◆ About this task: The answer must give back every line of the data exactly, with no pictures.

◆ Given data:

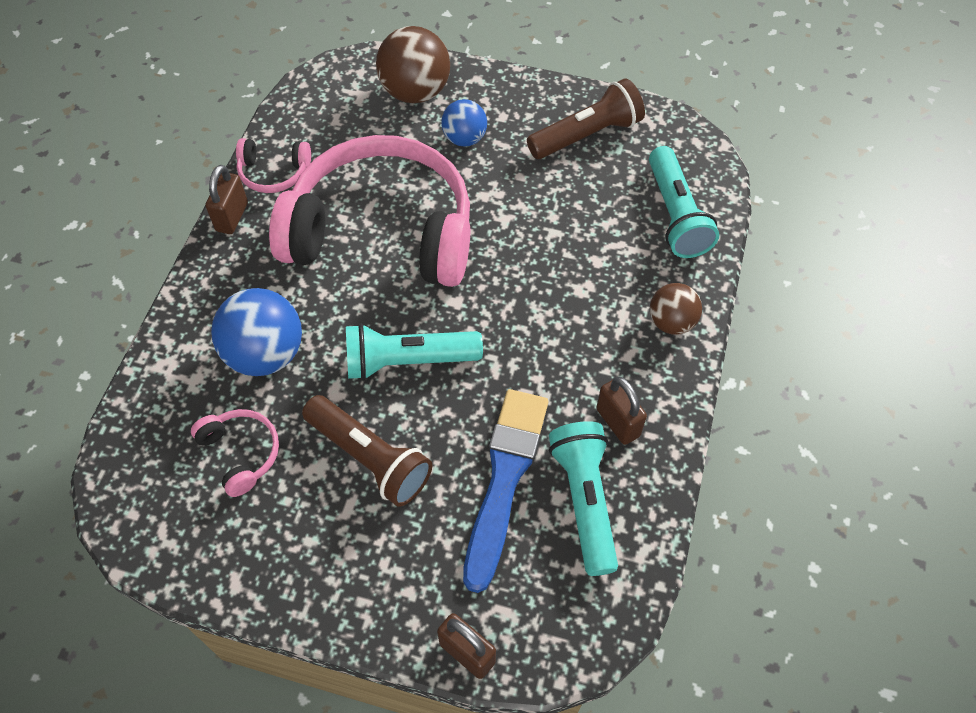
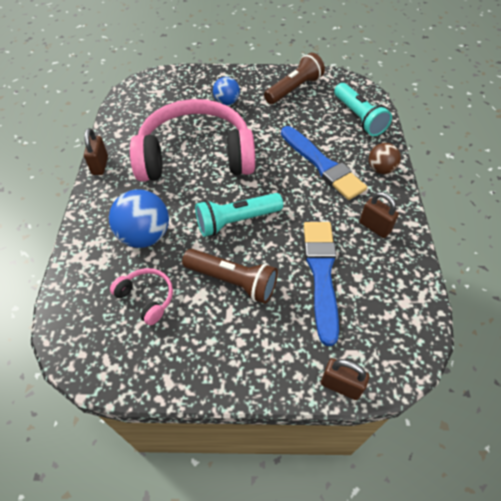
camera: 15 degrees left, 5 degrees down
(274, 173) = (119, 138): pink headphones -> none
(415, 92) = (190, 85): brown ball -> none
(578, 292) = (322, 165): none -> blue brush
(584, 501) = (374, 275): turquoise flashlight -> none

◆ Worked solution:
camera: 15 degrees left, 5 degrees down
(274, 173) = (119, 138): pink headphones -> none
(415, 92) = (190, 85): brown ball -> none
(578, 292) = (322, 165): none -> blue brush
(584, 501) = (374, 275): turquoise flashlight -> none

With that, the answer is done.